Top of Task material
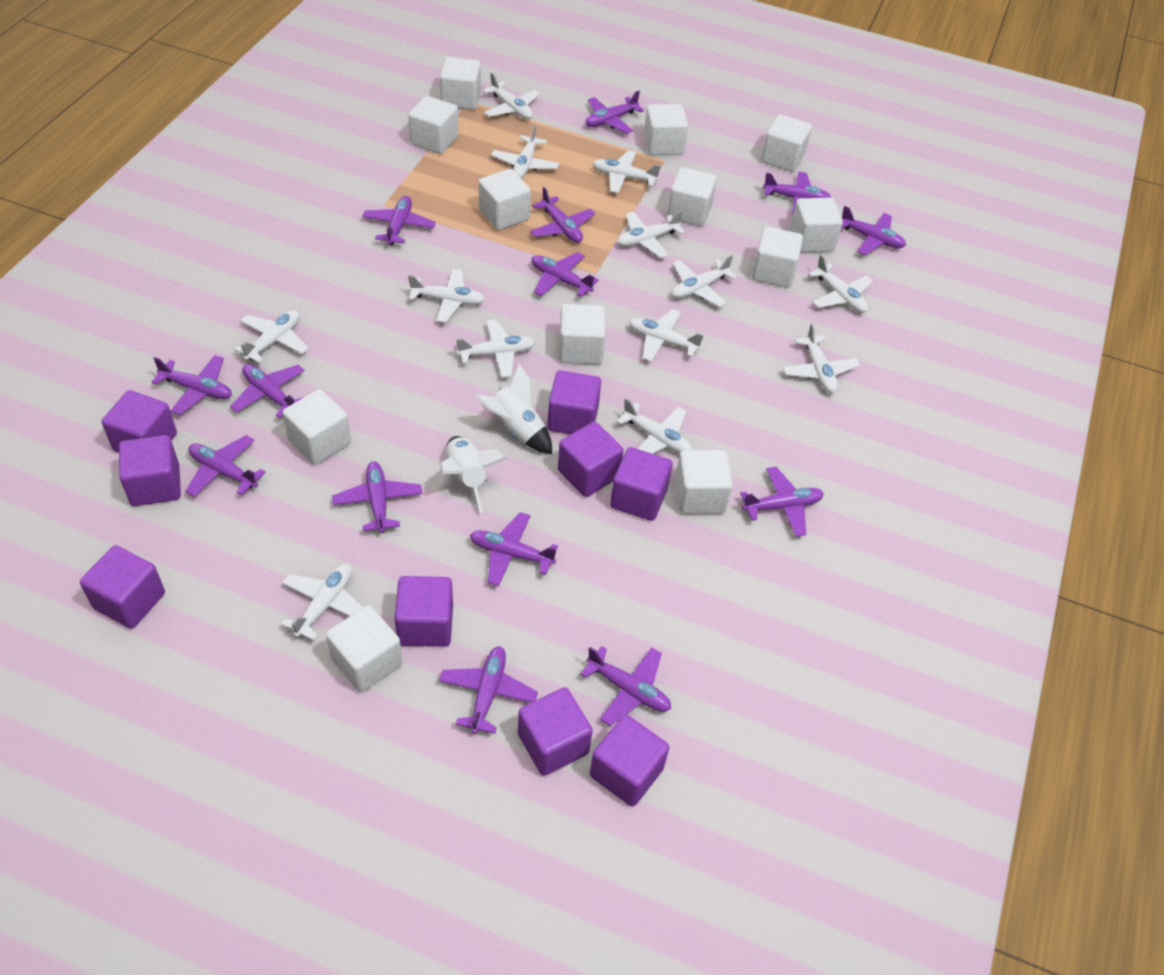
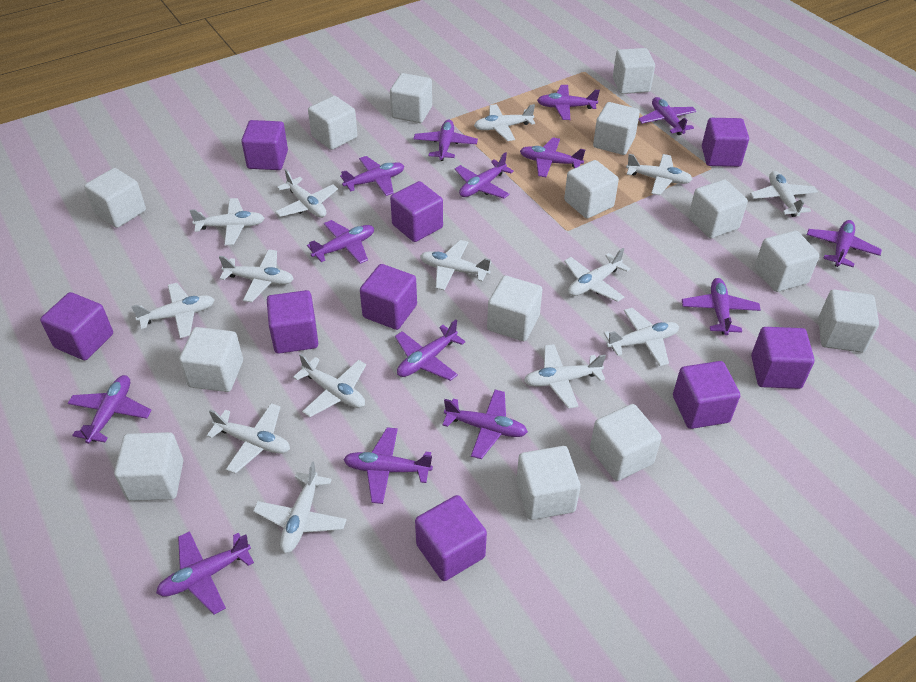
white cube: 12 -> 14
white plane: 13 -> 14
white rocket: 2 -> 0

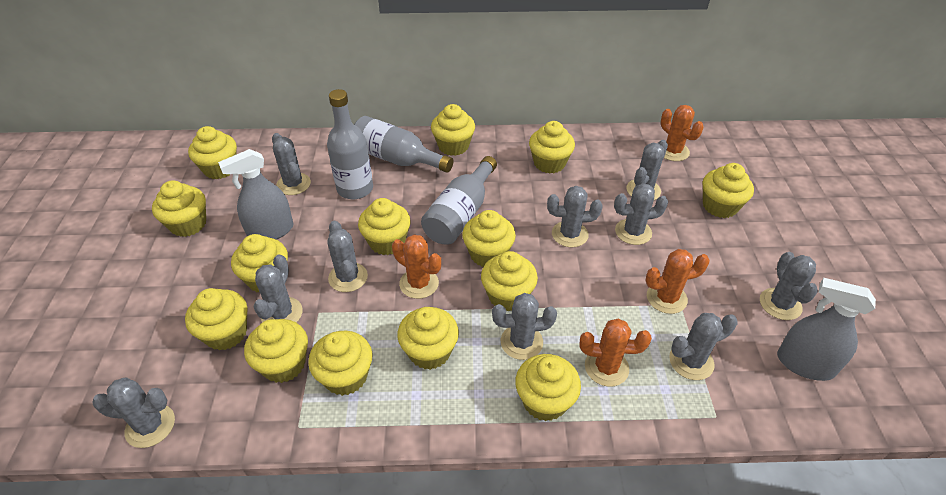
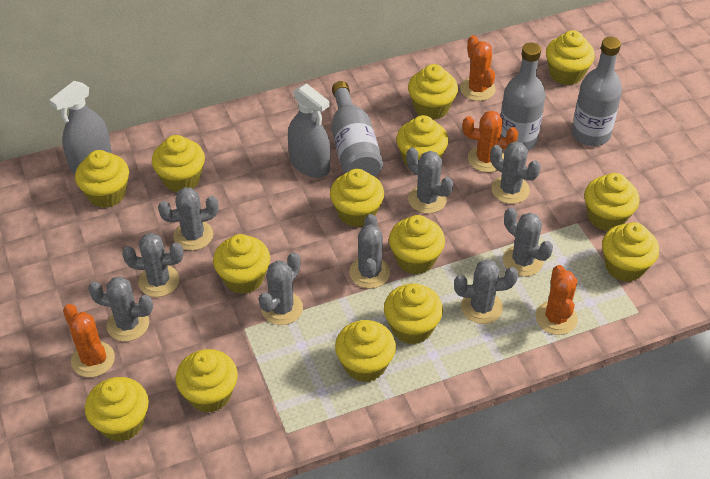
grey cactus: 10 -> 9

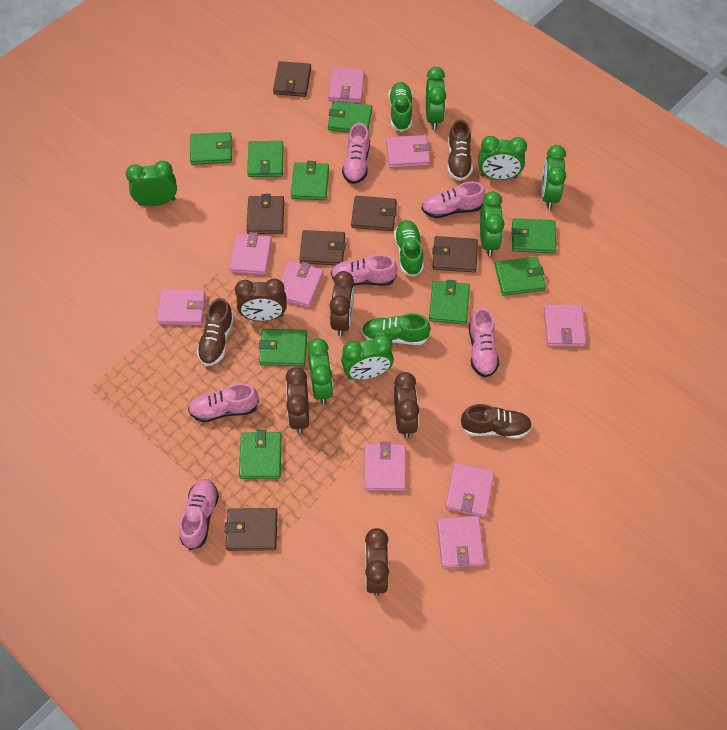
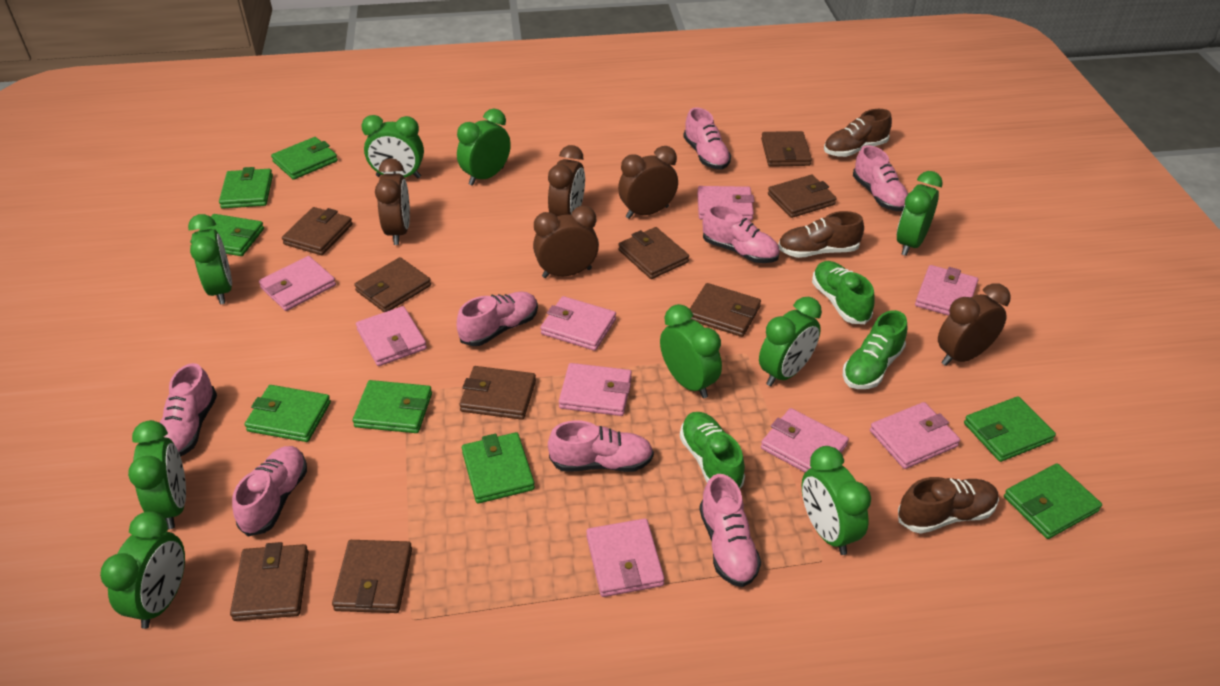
brown wallet: 6 -> 9
green clock: 7 -> 9
green wallet: 9 -> 8
pink shoe: 6 -> 8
Bottom of Task material
# Brief:
For this exercise, please reproduce the records above exactly and drop the images.

# Exercise result:
white cube: 12 -> 14
white plane: 13 -> 14
white rocket: 2 -> 0

grey cactus: 10 -> 9

brown wallet: 6 -> 9
green clock: 7 -> 9
green wallet: 9 -> 8
pink shoe: 6 -> 8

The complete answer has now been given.